— What the task requires —
Below are records; copy every line among them that contains the word "schottky".

— Record excerpts —
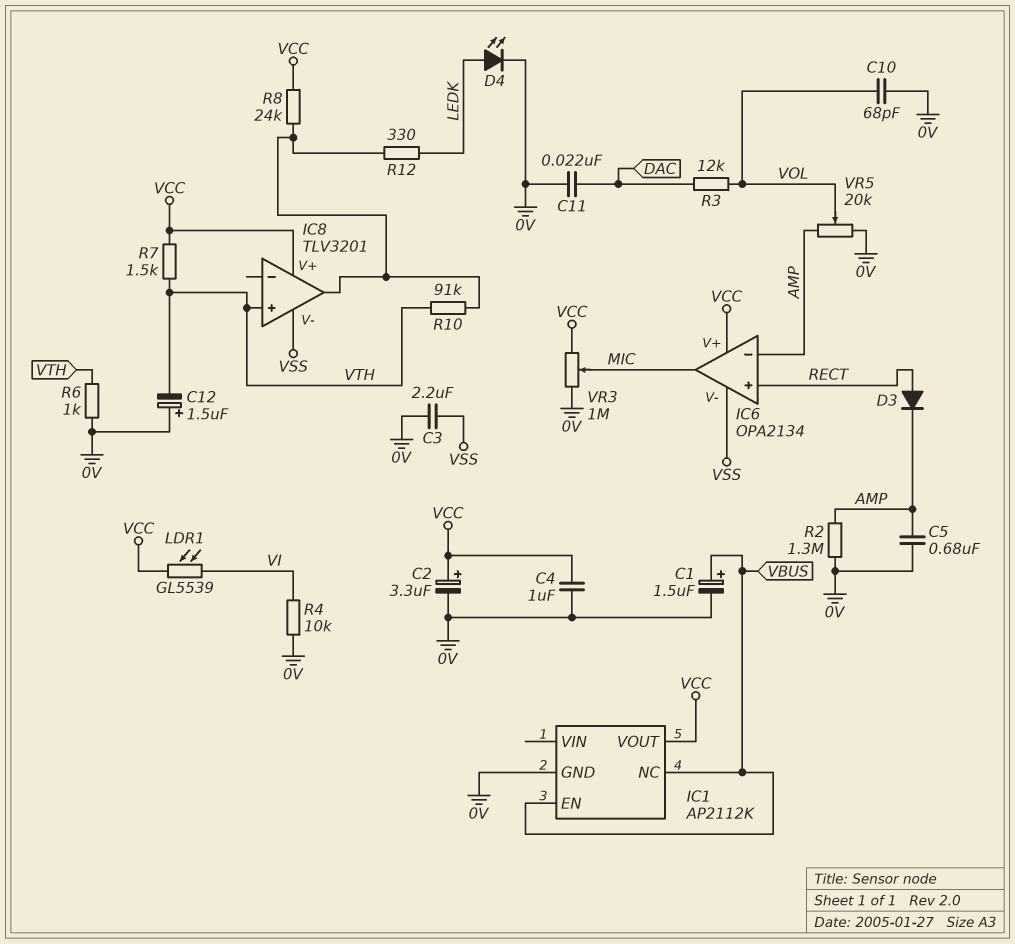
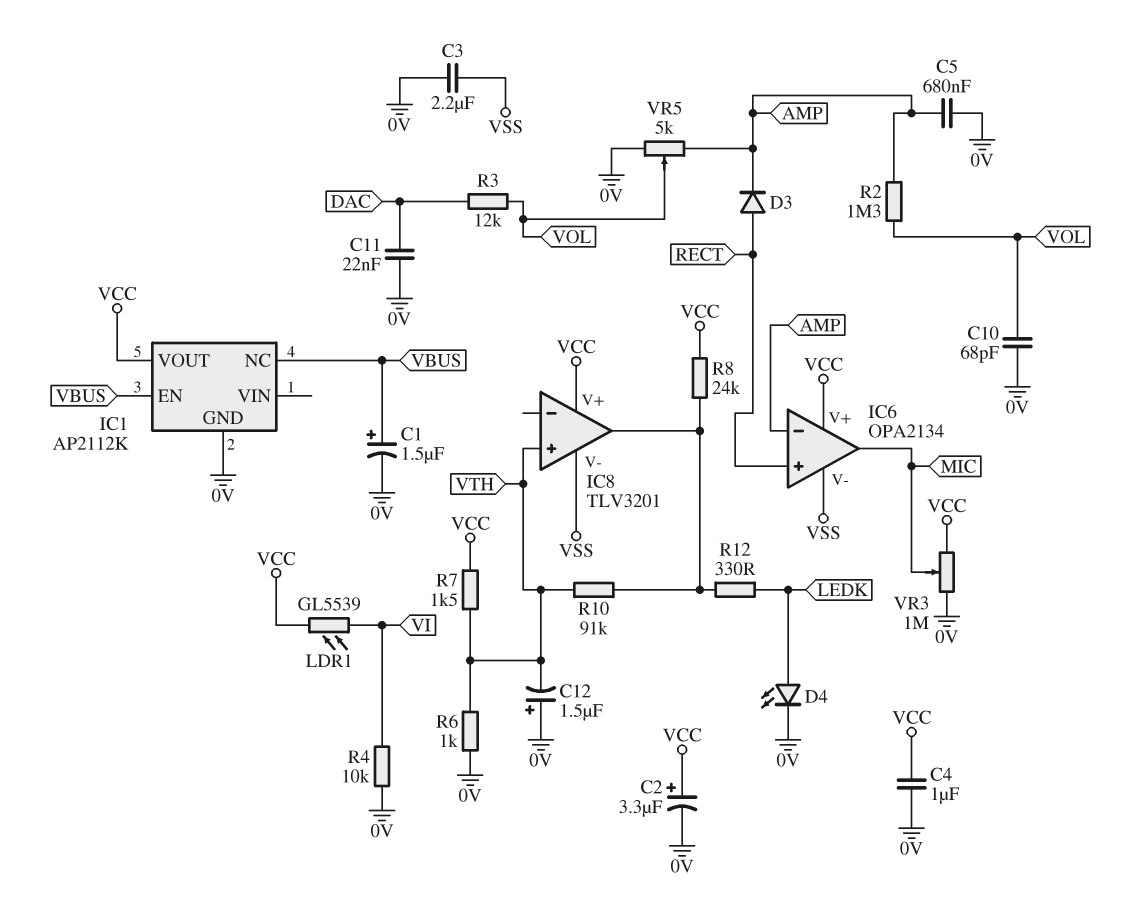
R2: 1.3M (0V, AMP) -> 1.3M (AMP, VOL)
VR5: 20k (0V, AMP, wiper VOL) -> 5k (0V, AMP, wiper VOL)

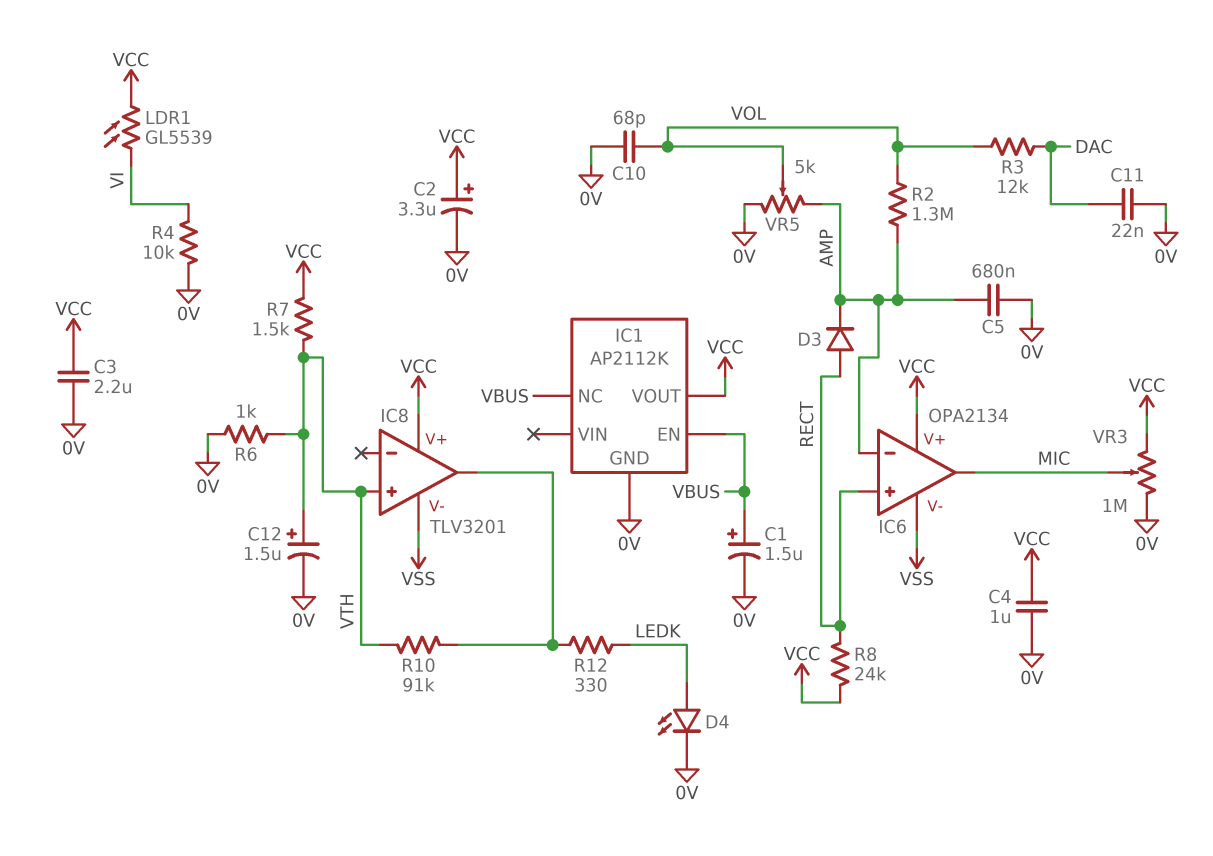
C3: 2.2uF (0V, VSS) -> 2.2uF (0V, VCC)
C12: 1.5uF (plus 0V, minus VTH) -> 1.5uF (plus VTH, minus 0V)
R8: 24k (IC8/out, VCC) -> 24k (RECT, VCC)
...
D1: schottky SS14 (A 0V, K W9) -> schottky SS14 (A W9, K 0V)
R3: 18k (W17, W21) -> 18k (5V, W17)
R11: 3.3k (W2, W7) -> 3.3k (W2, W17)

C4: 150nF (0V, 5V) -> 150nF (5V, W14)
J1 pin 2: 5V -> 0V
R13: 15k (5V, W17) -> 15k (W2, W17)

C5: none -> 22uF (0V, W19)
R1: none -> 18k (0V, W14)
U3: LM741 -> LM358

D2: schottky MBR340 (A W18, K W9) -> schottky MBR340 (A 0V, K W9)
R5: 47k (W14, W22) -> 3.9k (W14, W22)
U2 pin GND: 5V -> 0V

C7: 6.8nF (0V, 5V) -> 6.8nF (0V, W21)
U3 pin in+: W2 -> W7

— Worked solution —
D1: schottky SS14 (A 0V, K W9) -> schottky SS14 (A W9, K 0V)
D2: schottky MBR340 (A W18, K W9) -> schottky MBR340 (A 0V, K W9)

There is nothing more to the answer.